**Records provided**.
# # # # # # #

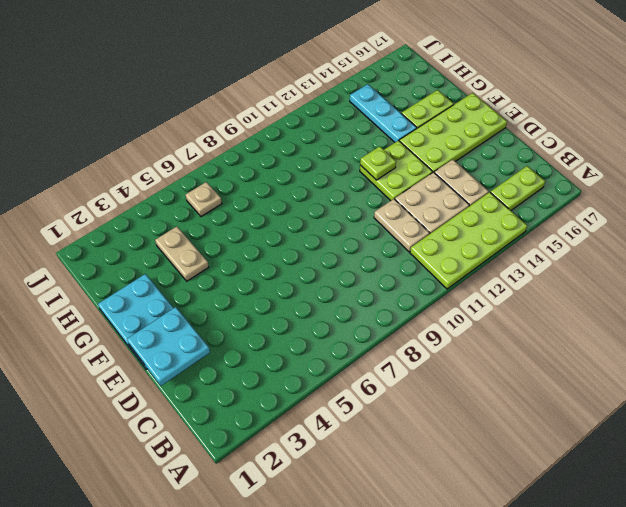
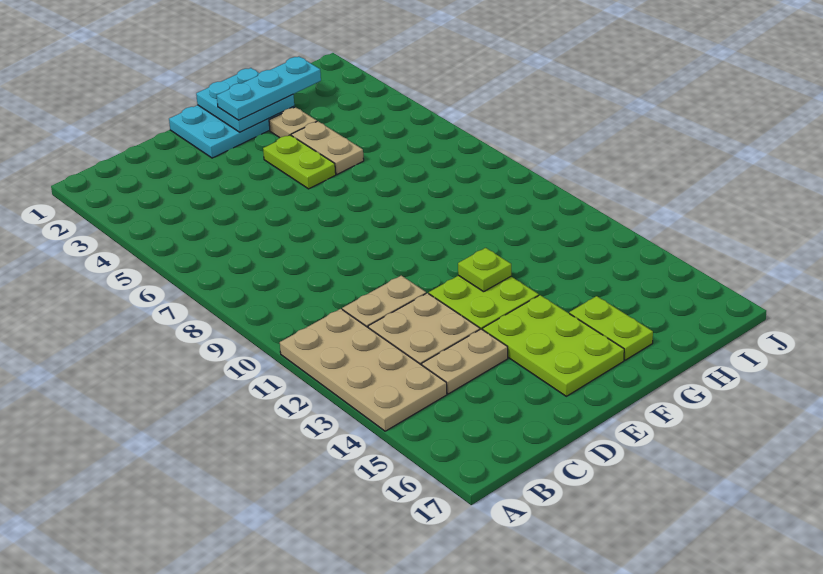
lime plate A11:B14 level 1 -> tan plate A11:B14 level 1
lime plate B15:B16 level 1 -> lime plate F4:F5 level 1
cyan plate D1:E2 level 2 -> cyan plate F1:G2 level 2
lime plate E14:F17 level 1 -> lime plate E14:F16 level 1
tan plate G4:H4 level 1 -> tan plate G4:G5 level 1
cyan plate G14:I14 level 1 -> cyan plate F2:H2 level 3
tan plate I6 level 1 -> tan plate G3 level 1

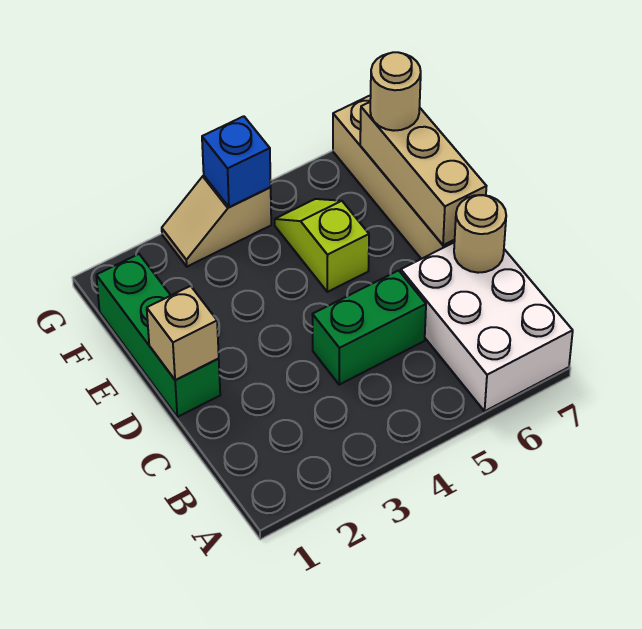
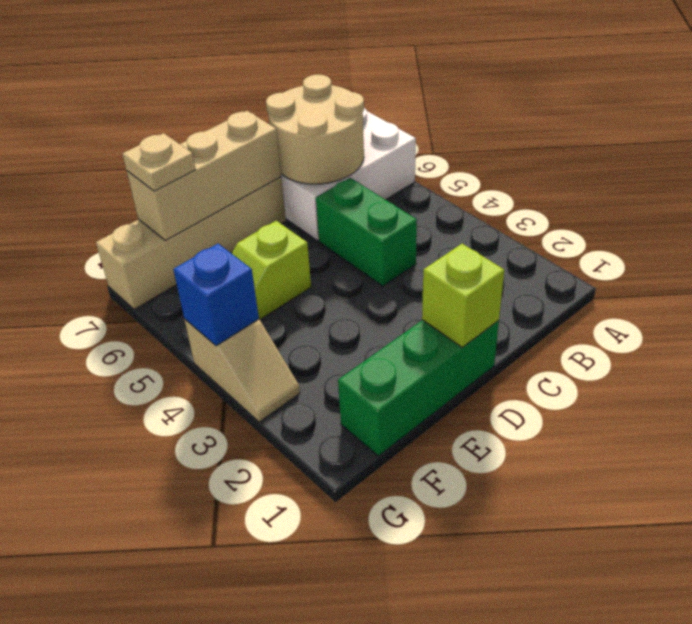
tan round brick C7 level 2 -> tan round brick B6:C7 level 2
tan brick D1 level 2 -> lime brick D1 level 2
tan round brick F7 level 3 -> tan plate F7 level 3

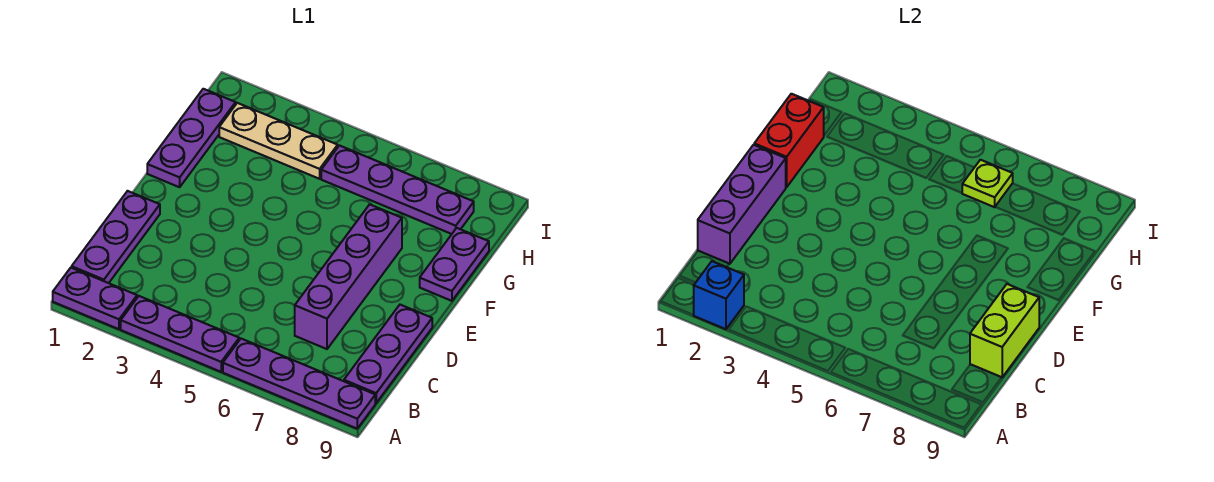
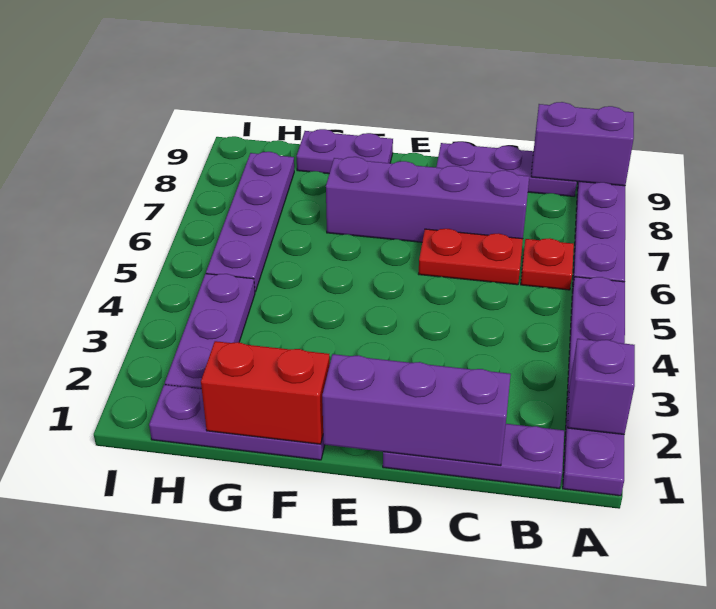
blue brick A2 level 2 -> purple brick A2 level 2
none -> purple brick A9:B9 level 2
none -> red plate B6 level 1
none -> red plate C6:D6 level 1
lime brick C9:D9 level 2 -> none
tan plate H2:H4 level 1 -> purple plate H2:H4 level 1
lime plate H6 level 2 -> none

# # # # # # #

**Task to carry out**. All lines from the one containing "tan plate H2:H4" through the final line of the records above are to be set down exactly, and no other line is to appear.

**Finished exercise**.
tan plate H2:H4 level 1 -> purple plate H2:H4 level 1
lime plate H6 level 2 -> none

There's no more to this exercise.